━━━ Dataset extract

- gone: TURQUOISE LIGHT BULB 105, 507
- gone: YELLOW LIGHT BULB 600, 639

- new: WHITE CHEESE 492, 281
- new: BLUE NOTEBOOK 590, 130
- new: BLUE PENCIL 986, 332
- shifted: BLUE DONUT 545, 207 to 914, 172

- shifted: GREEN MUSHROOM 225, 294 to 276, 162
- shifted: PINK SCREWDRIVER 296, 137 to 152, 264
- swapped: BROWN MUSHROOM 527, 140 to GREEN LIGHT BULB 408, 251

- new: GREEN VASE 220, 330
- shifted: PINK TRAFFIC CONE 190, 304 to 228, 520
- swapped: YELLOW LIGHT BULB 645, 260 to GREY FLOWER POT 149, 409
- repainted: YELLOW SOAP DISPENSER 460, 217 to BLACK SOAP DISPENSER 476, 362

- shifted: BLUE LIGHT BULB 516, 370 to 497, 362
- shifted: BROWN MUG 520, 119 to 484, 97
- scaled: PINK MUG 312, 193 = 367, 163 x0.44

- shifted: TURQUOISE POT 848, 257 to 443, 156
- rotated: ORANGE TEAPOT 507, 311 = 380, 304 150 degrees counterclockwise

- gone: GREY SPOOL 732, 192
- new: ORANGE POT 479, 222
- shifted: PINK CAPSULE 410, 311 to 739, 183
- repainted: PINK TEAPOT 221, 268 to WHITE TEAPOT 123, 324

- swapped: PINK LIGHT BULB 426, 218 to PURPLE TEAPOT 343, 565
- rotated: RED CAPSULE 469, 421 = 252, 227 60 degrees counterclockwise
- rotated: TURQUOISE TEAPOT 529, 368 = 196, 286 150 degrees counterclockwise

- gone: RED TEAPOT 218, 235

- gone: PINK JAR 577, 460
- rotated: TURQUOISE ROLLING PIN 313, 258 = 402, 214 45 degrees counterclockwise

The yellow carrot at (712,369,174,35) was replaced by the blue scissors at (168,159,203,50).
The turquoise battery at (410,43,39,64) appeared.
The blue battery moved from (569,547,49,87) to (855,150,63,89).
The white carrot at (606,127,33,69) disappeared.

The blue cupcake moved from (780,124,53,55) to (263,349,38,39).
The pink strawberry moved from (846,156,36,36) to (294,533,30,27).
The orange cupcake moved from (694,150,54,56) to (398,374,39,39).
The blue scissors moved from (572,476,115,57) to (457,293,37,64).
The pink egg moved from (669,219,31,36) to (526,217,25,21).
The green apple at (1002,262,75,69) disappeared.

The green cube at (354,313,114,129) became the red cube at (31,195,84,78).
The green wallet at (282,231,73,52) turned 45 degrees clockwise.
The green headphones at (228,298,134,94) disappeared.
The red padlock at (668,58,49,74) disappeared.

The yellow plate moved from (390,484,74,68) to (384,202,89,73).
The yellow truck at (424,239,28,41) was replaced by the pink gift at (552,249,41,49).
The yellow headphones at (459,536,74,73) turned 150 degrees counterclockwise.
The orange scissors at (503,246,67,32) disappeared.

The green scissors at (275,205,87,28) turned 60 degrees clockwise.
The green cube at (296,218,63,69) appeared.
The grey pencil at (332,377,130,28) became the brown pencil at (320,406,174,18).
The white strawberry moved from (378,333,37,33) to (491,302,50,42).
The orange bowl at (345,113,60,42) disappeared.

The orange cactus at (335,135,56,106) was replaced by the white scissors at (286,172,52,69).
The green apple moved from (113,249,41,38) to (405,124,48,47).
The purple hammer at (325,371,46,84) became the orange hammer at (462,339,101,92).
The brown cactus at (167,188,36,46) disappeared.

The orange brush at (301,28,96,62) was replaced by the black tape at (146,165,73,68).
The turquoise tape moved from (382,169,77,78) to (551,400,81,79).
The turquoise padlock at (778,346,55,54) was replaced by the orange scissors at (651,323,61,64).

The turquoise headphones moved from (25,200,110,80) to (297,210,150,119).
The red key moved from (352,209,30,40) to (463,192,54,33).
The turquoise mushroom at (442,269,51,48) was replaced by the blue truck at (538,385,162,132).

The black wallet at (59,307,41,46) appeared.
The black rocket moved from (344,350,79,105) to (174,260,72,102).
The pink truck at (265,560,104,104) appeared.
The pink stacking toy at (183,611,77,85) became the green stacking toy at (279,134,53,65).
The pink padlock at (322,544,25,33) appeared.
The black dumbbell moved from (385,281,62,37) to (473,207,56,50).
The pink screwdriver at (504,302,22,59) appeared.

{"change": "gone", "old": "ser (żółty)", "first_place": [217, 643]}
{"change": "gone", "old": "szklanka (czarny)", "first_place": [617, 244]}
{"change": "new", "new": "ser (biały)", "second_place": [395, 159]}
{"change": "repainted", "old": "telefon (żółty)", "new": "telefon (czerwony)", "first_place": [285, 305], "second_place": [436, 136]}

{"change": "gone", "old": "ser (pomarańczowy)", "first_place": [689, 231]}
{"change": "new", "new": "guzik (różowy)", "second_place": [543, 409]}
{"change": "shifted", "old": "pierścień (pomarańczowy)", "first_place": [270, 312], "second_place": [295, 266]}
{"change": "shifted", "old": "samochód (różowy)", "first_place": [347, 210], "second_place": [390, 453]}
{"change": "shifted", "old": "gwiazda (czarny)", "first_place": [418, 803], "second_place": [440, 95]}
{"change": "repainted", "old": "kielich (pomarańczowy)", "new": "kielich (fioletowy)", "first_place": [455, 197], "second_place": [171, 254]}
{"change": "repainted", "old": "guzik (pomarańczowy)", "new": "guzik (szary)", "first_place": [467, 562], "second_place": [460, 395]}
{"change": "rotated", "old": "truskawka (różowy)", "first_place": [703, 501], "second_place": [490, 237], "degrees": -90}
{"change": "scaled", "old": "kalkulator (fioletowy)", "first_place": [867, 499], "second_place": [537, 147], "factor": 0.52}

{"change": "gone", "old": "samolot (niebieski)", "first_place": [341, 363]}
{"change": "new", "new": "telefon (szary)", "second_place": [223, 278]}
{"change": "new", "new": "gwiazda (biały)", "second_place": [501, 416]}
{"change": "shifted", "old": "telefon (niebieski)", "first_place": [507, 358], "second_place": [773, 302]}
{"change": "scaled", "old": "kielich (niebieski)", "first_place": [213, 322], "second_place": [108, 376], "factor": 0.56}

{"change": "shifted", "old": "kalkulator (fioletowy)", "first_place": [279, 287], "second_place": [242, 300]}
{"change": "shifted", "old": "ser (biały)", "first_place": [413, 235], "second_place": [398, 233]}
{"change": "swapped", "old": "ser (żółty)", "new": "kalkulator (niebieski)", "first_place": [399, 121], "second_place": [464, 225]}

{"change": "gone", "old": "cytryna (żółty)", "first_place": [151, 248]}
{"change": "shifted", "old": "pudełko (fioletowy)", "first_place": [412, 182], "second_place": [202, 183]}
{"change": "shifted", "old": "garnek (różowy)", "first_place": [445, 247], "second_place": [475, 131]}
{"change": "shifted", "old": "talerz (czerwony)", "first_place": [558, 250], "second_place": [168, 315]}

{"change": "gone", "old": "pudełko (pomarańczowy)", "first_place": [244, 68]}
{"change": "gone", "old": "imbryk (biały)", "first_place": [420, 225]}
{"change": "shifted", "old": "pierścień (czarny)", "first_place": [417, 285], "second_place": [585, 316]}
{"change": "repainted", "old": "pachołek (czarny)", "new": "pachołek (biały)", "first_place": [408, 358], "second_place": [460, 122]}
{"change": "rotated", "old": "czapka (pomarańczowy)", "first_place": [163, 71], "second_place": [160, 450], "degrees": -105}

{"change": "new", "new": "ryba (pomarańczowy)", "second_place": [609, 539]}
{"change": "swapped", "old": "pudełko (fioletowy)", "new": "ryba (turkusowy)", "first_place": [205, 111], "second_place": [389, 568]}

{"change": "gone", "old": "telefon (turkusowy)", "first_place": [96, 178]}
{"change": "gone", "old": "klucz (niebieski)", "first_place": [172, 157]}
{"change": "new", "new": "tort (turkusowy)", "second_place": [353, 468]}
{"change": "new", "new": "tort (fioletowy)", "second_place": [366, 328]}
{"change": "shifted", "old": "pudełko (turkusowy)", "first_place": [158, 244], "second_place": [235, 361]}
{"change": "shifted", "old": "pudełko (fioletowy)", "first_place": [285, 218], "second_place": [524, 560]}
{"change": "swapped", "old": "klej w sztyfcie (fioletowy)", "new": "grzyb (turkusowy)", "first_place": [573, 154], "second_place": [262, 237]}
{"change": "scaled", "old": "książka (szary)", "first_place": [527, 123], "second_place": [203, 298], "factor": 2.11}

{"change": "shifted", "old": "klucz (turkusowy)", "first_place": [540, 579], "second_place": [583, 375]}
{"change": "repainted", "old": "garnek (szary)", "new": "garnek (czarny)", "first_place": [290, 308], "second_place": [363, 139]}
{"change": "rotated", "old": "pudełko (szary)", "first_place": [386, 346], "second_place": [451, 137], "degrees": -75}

━━━━━━

» Assignment
All lines from the beginning of the entries through the line marked "- new: ORANGE POT 479, 222" are to be output exactly; nothing else belongs in the answer.

» Result of this task
- gone: TURQUOISE LIGHT BULB 105, 507
- gone: YELLOW LIGHT BULB 600, 639

- new: WHITE CHEESE 492, 281
- new: BLUE NOTEBOOK 590, 130
- new: BLUE PENCIL 986, 332
- shifted: BLUE DONUT 545, 207 to 914, 172

- shifted: GREEN MUSHROOM 225, 294 to 276, 162
- shifted: PINK SCREWDRIVER 296, 137 to 152, 264
- swapped: BROWN MUSHROOM 527, 140 to GREEN LIGHT BULB 408, 251

- new: GREEN VASE 220, 330
- shifted: PINK TRAFFIC CONE 190, 304 to 228, 520
- swapped: YELLOW LIGHT BULB 645, 260 to GREY FLOWER POT 149, 409
- repainted: YELLOW SOAP DISPENSER 460, 217 to BLACK SOAP DISPENSER 476, 362

- shifted: BLUE LIGHT BULB 516, 370 to 497, 362
- shifted: BROWN MUG 520, 119 to 484, 97
- scaled: PINK MUG 312, 193 = 367, 163 x0.44

- shifted: TURQUOISE POT 848, 257 to 443, 156
- rotated: ORANGE TEAPOT 507, 311 = 380, 304 150 degrees counterclockwise

- gone: GREY SPOOL 732, 192
- new: ORANGE POT 479, 222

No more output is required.